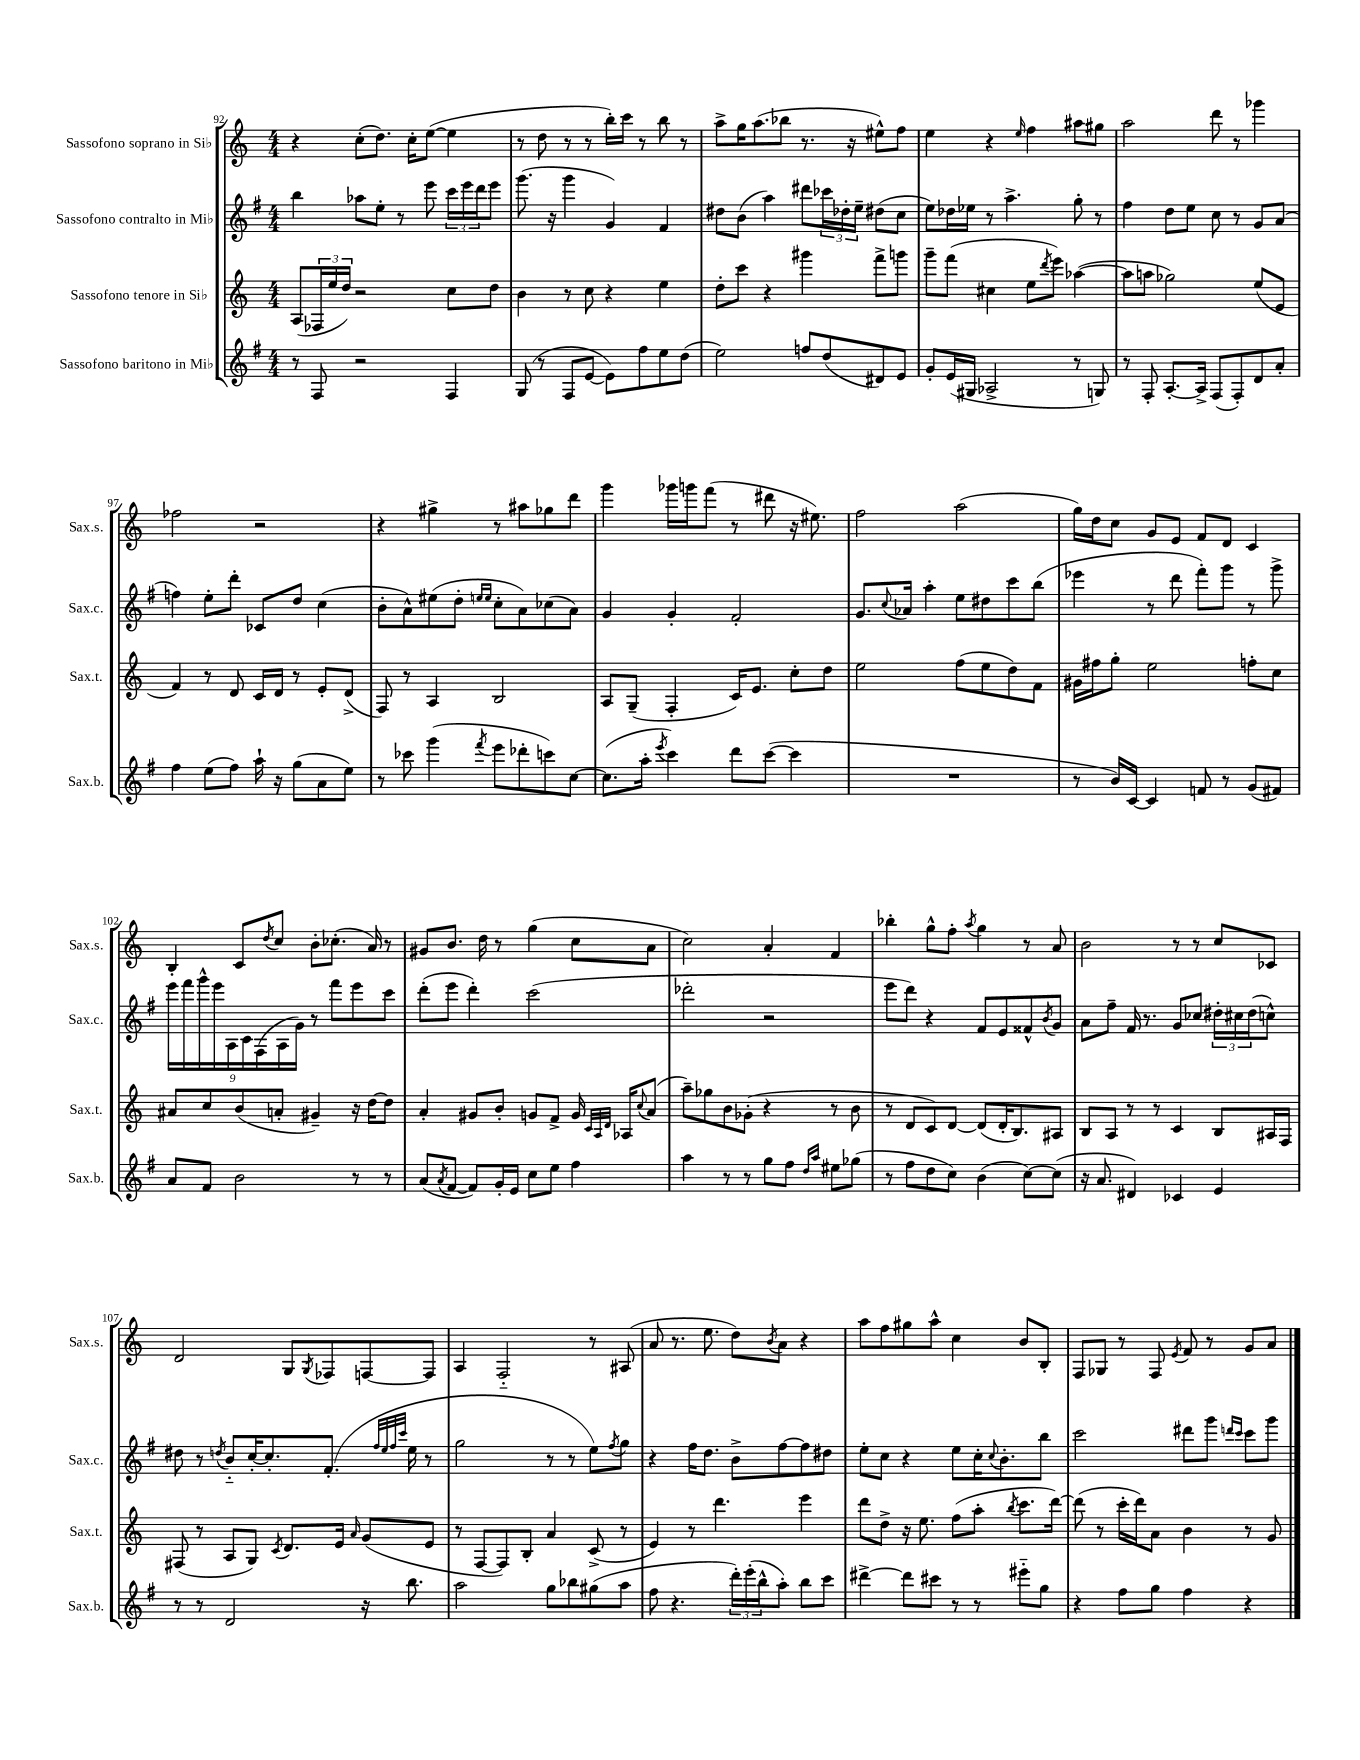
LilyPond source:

<<
\new StaffGroup <<
\new Staff = "s0" \with { instrumentName = "Sassofono soprano in Sib" shortInstrumentName = "Sax.s." } {
    \clef treble \key c \major \numericTimeSignature \time 4/4
    r4 c''8-.( d''8.) c''16-. e''8~( e''4 |
    r8 d''8 r8 r8 b''16-.) c'''16 r8 b''8 r8 |
    a''8-> g''16 a''8.( bes''8 r8. r16 eis''8-^) f''8 |
    e''4 r4 \grace { e''16 } f''4 ais''8 gis''8 |
    a''2 d'''8 r8 ges'''4 |
    fes''2 r2 |
    r4 gis''4-> r8 ais''8 ges''8 d'''8 |
    g'''4 ges'''16 g'''16 f'''8( r8 dis'''8 r16 eis''8.) |
    f''2 a''2( |
    g''16) d''16 c''8 g'8 e'8 f'8 d'8 c'4 |
    b4-. c'8 \acciaccatura { d''8 } c''8 b'8-. ces''8.-.( a'16) r8 |
    gis'8 b'8. d''16 r8 g''4( c''8 a'8 |
    c''2) a'4-. f'4 |
    bes''4-. g''8-^ f''8-. \acciaccatura { a''8 } g''4 r8 a'8 |
    b'2 r8 r8 c''8 ces'8 |
    d'2 g8 \acciaccatura { g8 } fes8 f8~ f8 |
    a4 f2-_ r8 ais8( |
    a'8 r8. e''8. d''8) \acciaccatura { b'8 } a'8 r4 |
    a''8 f''8 gis''8 a''8-^ c''4 b'8 b8-. |
    f8 ges8 r8 f8 \acciaccatura { e'8 } f'8 r8 g'8 a'8 \bar "|." |
}
\new Staff = "s1" \with { instrumentName = "Sassofono contralto in Mib" shortInstrumentName = "Sax.c." } {
    \clef treble \key g \major \numericTimeSignature \time 4/4
    b''4 aes''8 e''8-. r8 e'''8 \tuplet 3/2 { c'''16 e'''16 d'''16 } e'''8 |
    g'''8.( r16 g'''4 g'4) fis'4 |
    dis''8 b'8( a''4) dis'''8 \tuplet 3/2 { ces'''16 des''16-. e''16-- } dis''8( c''8 |
    e''8) des''16 ees''16 r8 a''4.-> g''8-. r8 |
    fis''4 d''8 e''8 c''8 r8 g'8 a'8( |
    f''4) e''8-. d'''8-. ces'8 d''8 c''4( |
    b'8-. a'8-^) eis''8( d''8-. \grace { e''16 e''16 } c''8-. a'8) ces''8( a'8) |
    g'4 g'4-. fis'2-. |
    g'8. \appoggiatura { c''8 } aes'16 a''4-. e''8 dis''8 c'''8 b''8( |
    ees'''4 r8 d'''8 fis'''8-.) g'''8 r8 g'''8-> |
    \tuplet 9/8 { e'''16 fis'''16 g'''16-^ e'''16 a16 c'16 fis16( a16 g'16) } r8 fis'''8 e'''8 c'''8 |
    d'''8-.( e'''8 d'''4-.) c'''2( |
    des'''2-. r2 |
    e'''8 d'''8) r4 fis'8 e'8 fisis'8-^ \acciaccatura { b'8 } g'8 |
    a'8 fis''8-- fis'16 r8. g'8 ces''8 \tuplet 3/2 { dis''16-. cis''16 dis''16( } c''8-^) |
    dis''8 r8 \acciaccatura { d''8 } b'8-_ c''16~-. c''8.-. fis'8.-.( \grace { fis''32 e''32 fis''32 c'''32 } e''16 r8 |
    g''2 r8 r8 e''8) \acciaccatura { fis''8 } g''8 |
    r4 fis''16 d''8. b'8-> fis''8~ fis''8 dis''8 |
    e''8-. c''8 r4 e''8 c''16-. \appoggiatura { c''8 } b'8.-. b''8 |
    c'''2 dis'''8 g'''8 \grace { d'''16 c'''16 } c'''8 g'''8 \bar "|." |
}
\new Staff = "s2" \with { instrumentName = "Sassofono tenore in Sib" shortInstrumentName = "Sax.t." } {
    \clef treble \key c \major \numericTimeSignature \time 4/4
    a8( \tuplet 3/2 { fes16 e''16 d''16) } r2 c''8 d''8 |
    b'4 r8 c''8 r4 e''4 |
    d''8-. c'''8 r4 gis'''4 f'''8-> g'''8 |
    g'''8-- f'''8( cis''4 e''8 \acciaccatura { d'''8 } e'''8) aes''4~( |
    aes''8 a''8 ges''2) e''8( e'8 |
    f'4) r8 d'8 c'16 d'16 r8 e'8-. d'8->( |
    f8) r8 a4 b2 |
    a8 g8--( f4-. c'16) e'8. c''8-. d''8 |
    e''2 f''8( e''8 d''8) f'8 |
    gis'16 fis''16 g''8-. e''2 f''8-. c''8 |
    ais'8 c''8 b'8( a'8-. gis'4--) r16 d''16~ d''8 |
    a'4-. gis'8 b'8-. g'8 f'8-> g'16 \grace { c'32 a32 d'32 } aes16 \appoggiatura { c''8 } a'8( |
    a''8--) ges''8 b'8 ges'8-.( r4 r8 b'8 |
    r8 d'8 c'8) d'8~ d'8( d'16-. b8.) ais8 |
    b8 a8 r8 r8 c'4 b8 ais16 f16 |
    fis8( r8 a8 g8) \acciaccatura { c'8 } d'8. e'16 \grace { a'16 } g'8( e'8 |
    r8 f8~ f8) b8-. a'4 c'8->( r8 |
    e'4) r8 d'''4. e'''4 |
    d'''8 d''8-> r16 e''8. f''8( a''8-. \acciaccatura { b''8 } c'''8. d'''16~) |
    d'''8( r8 c'''16-. d'''16) a'8 b'4 r8 g'8 \bar "|." |
}
\new Staff = "s3" \with { instrumentName = "Sassofono baritono in Mib" shortInstrumentName = "Sax.b." } {
    \clef treble \key g \major \numericTimeSignature \time 4/4
    r8 fis8 r2 fis4 |
    g8( r8 fis8 e'8~ e'8) fis''8 e''8 d''8( |
    e''2) f''8 d''8( dis'8) e'8 |
    g'8-. e'16( gis16 aes2-> r8 g8) |
    r8 fis8-. a8.~-. a16-> fis8( fis8-.) d'8 a'8-. |
    fis''4 e''8( fis''8) a''16-! r16 g''8( a'8 e''8) |
    r8 ces'''8 g'''4( \acciaccatura { fis'''8 } e'''8 des'''8-. c'''8) c''8~ |
    c''8.( a''16-. \acciaccatura { e'''8 } c'''4) d'''8 c'''8~( c'''4 |
    R1 |
    r8 b'16) c'16~ c'4 f'8 r8 g'8( fis'8) |
    a'8 fis'8 b'2 r8 r8 |
    a'8( \acciaccatura { a'8 } fis'8~ fis'8) g'16-. e'16 c''8 e''8 fis''4 |
    a''4 r8 r8 g''8 fis''8 \grace { d''16 a''16 } eis''8 ges''8( |
    r8 fis''8 d''8 c''8) b'4( c''8~) c''8( |
    r16 a'8. dis'4) ces'4 e'4 |
    r8 r8 d'2 r16 b''8. |
    a''2 g''8 bes''8 gis''8( a''8 |
    fis''8 r4. \tuplet 3/2 { d'''16-.) e'''16-.( b''16-^ } a''8-.) b''8 c'''8 |
    dis'''4~-> dis'''8 cis'''8 r8 r8 eis'''8-_ g''8 |
    r4 fis''8 g''8 fis''4 r4 \bar "|." |
}
>>
>>
\layout { \context { \Score currentBarNumber = #92 } }
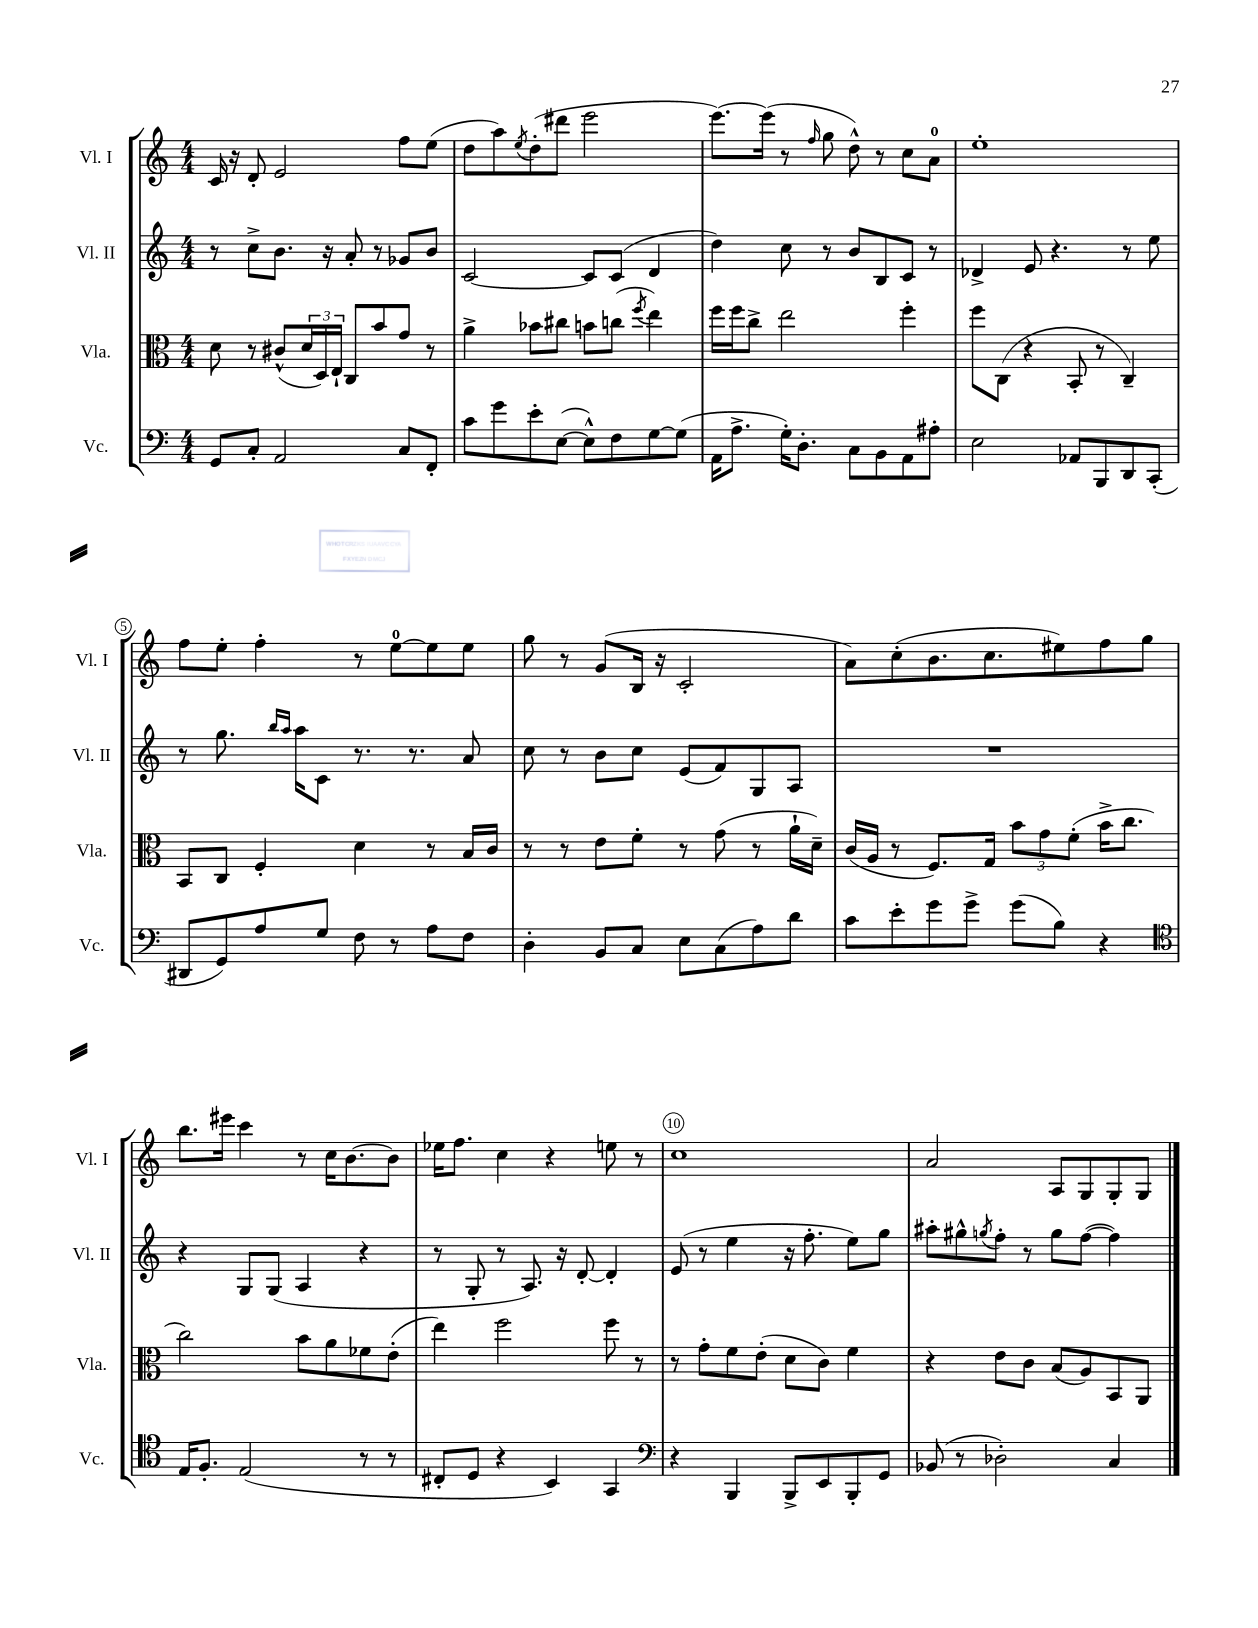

- **Work to complete**: Count the lines in the items above that contain the string "appoggiatura", and reply with that number only.

- **Expected answer**: 3